━━━━━ Data listing
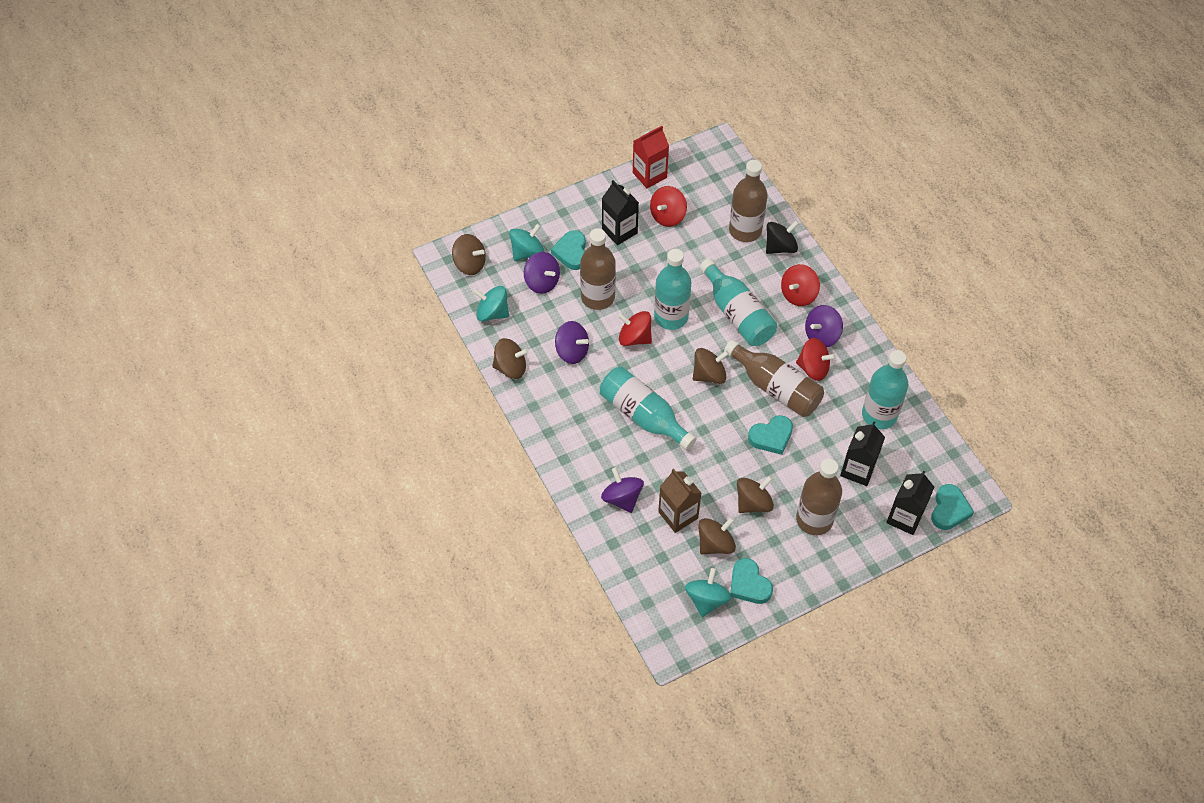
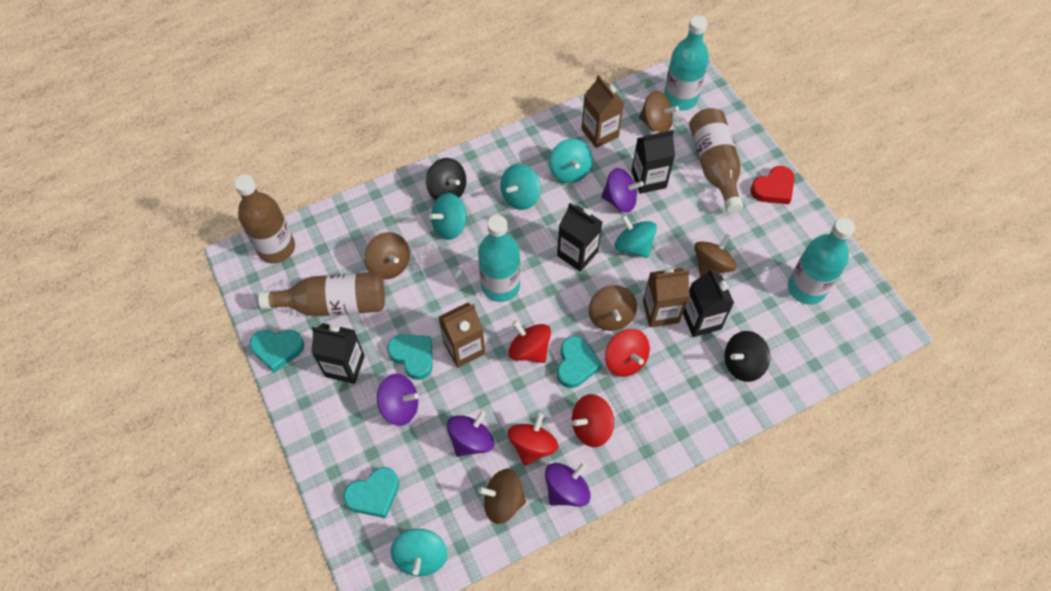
black carton: 3 -> 4
black spinning top: 1 -> 2
brown bottle: 4 -> 3
brown carton: 1 -> 3
red carton: 1 -> 0
red heart: 0 -> 1
turquoise bottle: 4 -> 3
turquoise spinning top: 3 -> 5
━━━━━━━━━━
### Work item
Exactly the lines from the one containing "black spinning top: 1 -> 2" through the final line of the records must appear in your reply, and no others.

### Exercise result
black spinning top: 1 -> 2
brown bottle: 4 -> 3
brown carton: 1 -> 3
red carton: 1 -> 0
red heart: 0 -> 1
turquoise bottle: 4 -> 3
turquoise spinning top: 3 -> 5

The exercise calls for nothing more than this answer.